INPUT DATA: Begin
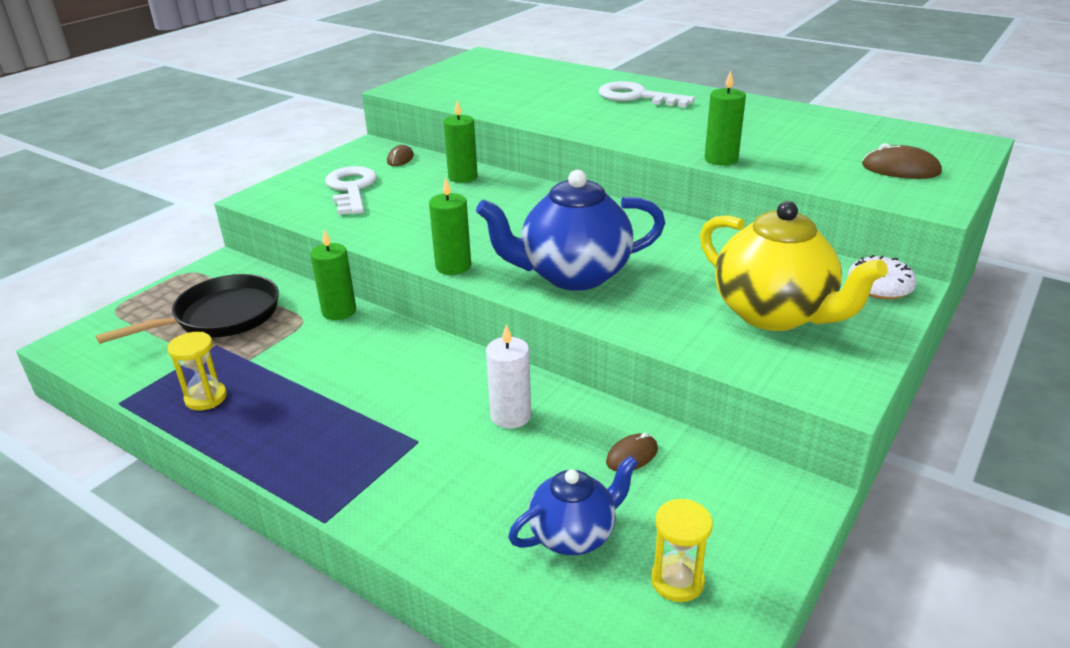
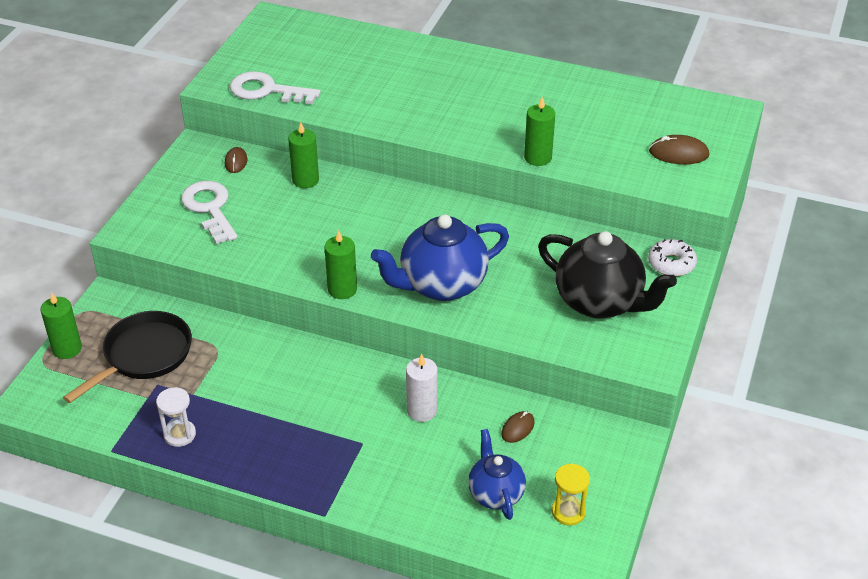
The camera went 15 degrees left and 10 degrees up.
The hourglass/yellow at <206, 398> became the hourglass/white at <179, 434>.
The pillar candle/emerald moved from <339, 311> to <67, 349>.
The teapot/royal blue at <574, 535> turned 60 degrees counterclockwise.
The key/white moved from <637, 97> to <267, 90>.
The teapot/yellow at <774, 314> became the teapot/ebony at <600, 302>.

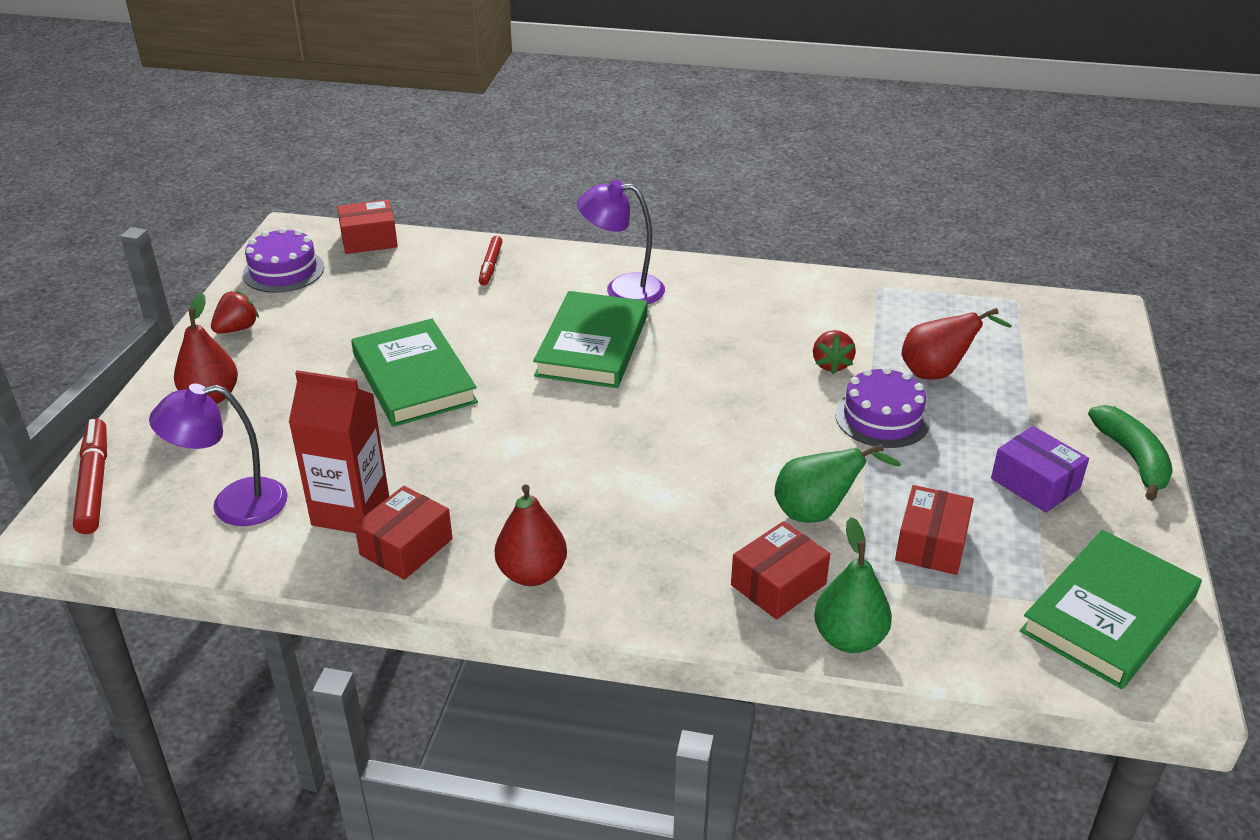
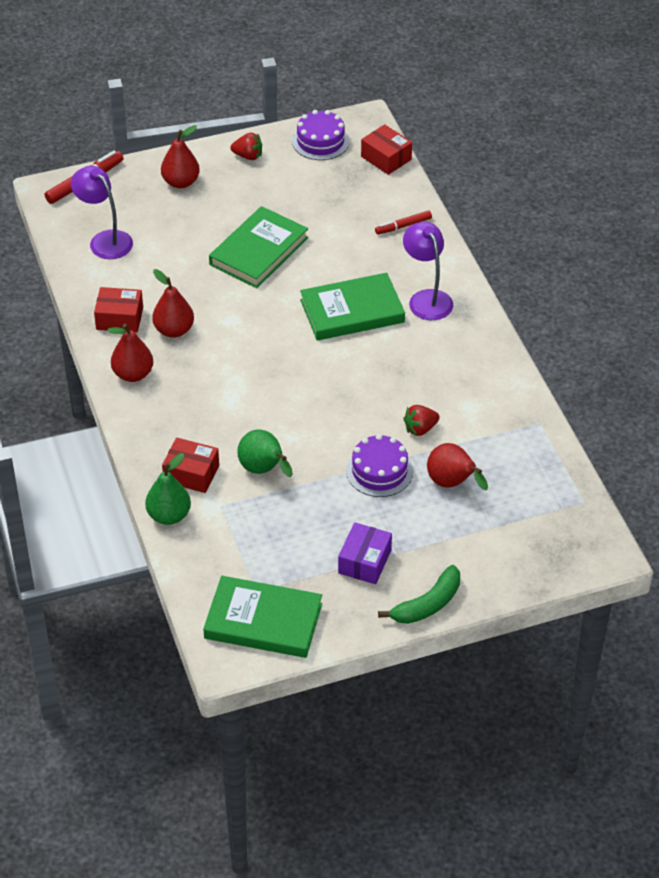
The camera went 60 degrees right and 10 degrees up.
The carton/red at <350, 511> disappeared.
The box/red at <931, 544> disappeared.
The pear/red at <174, 330> appeared.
INPUT DATA: End
● **DIRECTIONS**: Show each line in the data where the string "from" appears.

● **ANSWER TO THIS TASK**:
The pillar candle/emerald moved from <339, 311> to <67, 349>.
The key/white moved from <637, 97> to <267, 90>.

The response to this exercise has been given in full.